## PROVIDED DATA
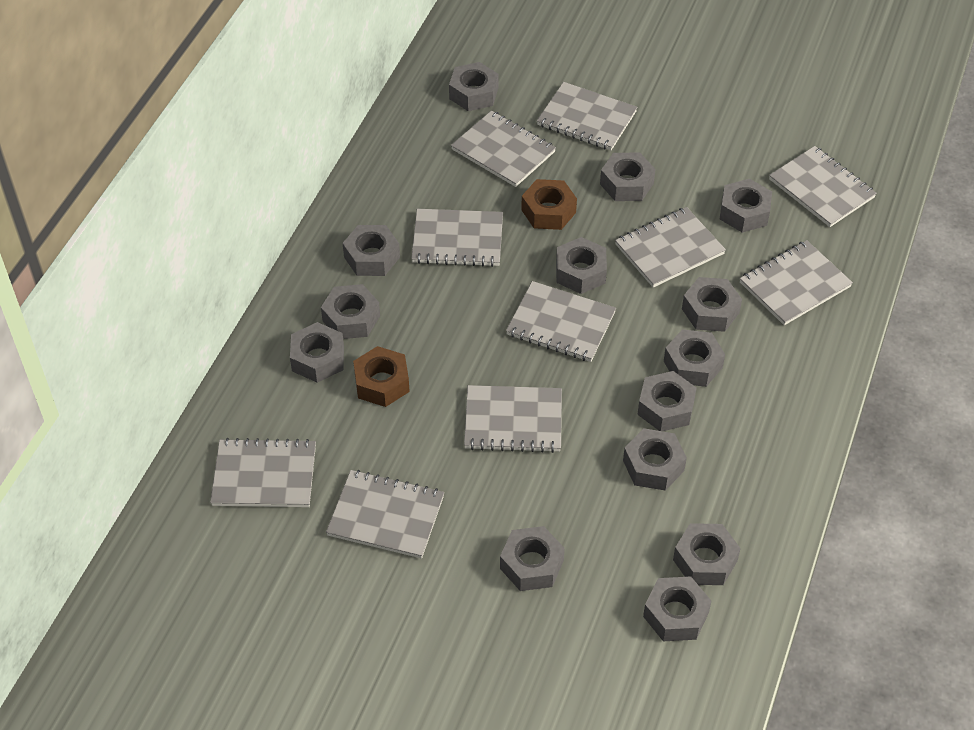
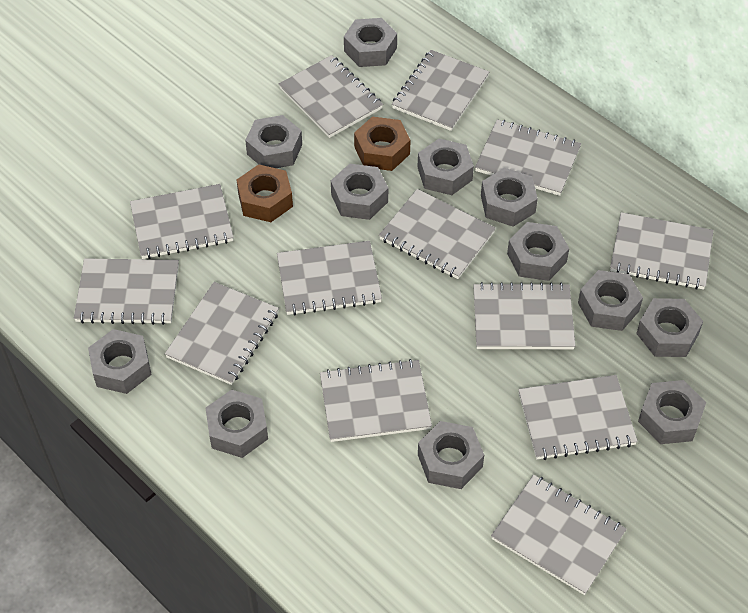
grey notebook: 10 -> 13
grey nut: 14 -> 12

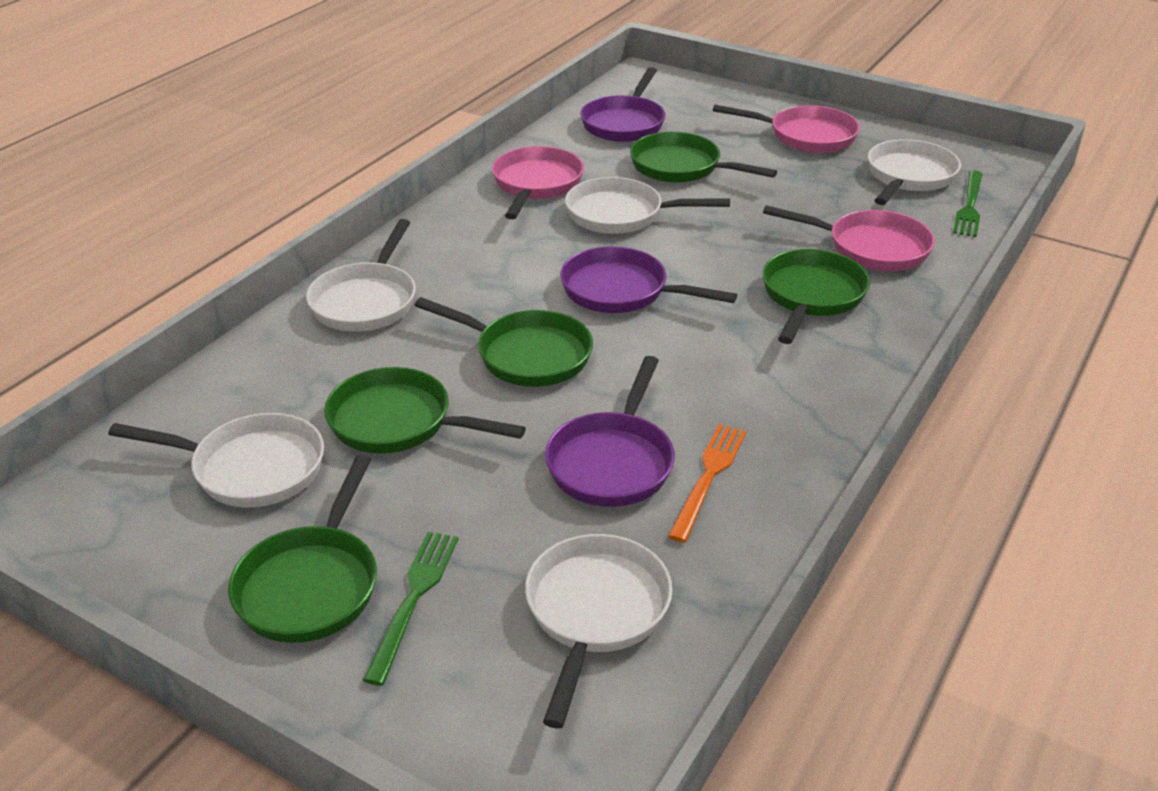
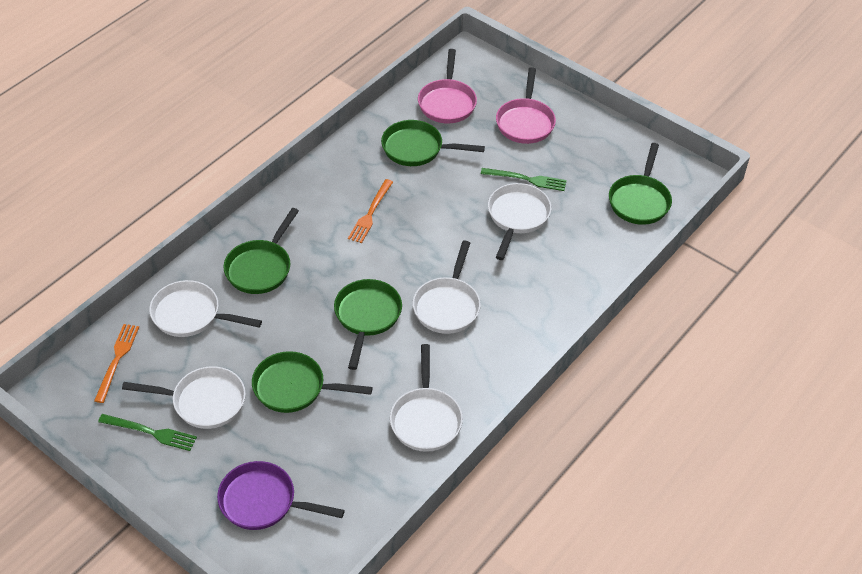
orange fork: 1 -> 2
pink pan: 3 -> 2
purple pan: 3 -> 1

## EXERCISE OBJECTIVE
Word for word, repeat each record above; leave out every picture.

## RESULT
grey notebook: 10 -> 13
grey nut: 14 -> 12

orange fork: 1 -> 2
pink pan: 3 -> 2
purple pan: 3 -> 1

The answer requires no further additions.